» Assignment: Using the listing below, print exactly everything from the line with "The camera went 35" down to the line with "Someone repainted the purple", both included, and nothing more.

» Entries provided:
##########

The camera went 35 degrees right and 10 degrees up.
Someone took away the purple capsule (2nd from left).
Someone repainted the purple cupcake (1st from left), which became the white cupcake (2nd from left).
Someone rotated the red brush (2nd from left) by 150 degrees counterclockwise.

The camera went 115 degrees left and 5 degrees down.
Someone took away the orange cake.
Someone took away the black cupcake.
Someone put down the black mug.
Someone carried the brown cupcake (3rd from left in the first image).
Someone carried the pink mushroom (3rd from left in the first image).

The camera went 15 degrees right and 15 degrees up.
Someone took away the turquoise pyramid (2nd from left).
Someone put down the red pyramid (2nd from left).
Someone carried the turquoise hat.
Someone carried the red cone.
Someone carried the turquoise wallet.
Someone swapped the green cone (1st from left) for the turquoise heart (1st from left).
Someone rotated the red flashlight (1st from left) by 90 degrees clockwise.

##########

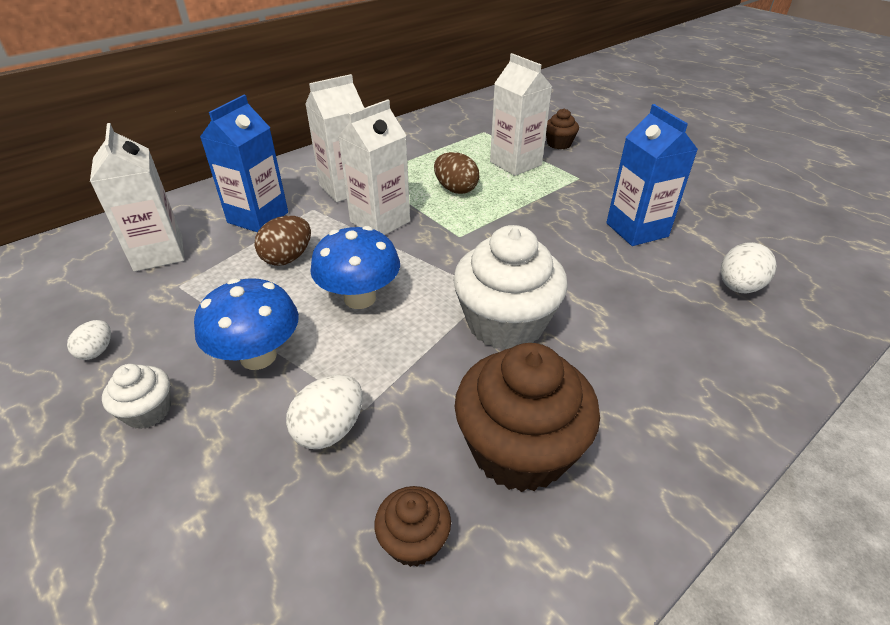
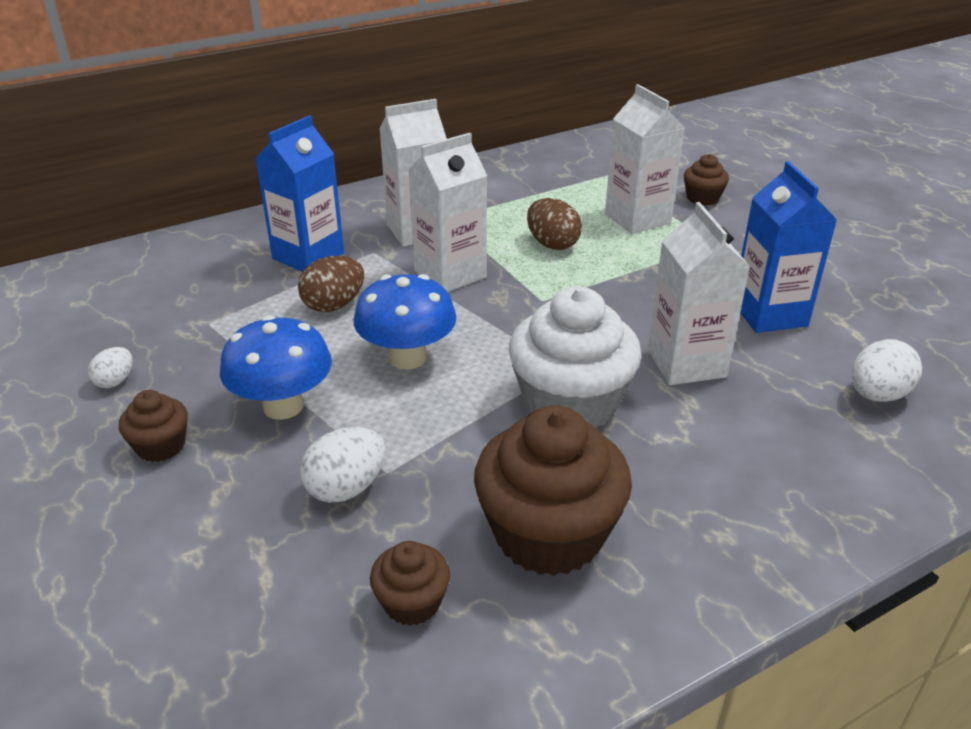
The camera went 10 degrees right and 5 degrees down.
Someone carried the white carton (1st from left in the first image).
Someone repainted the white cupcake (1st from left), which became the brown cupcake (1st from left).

##########

» Result of this task:
The camera went 35 degrees right and 10 degrees up.
Someone took away the purple capsule (2nd from left).
Someone repainted the purple cupcake (1st from left), which became the white cupcake (2nd from left).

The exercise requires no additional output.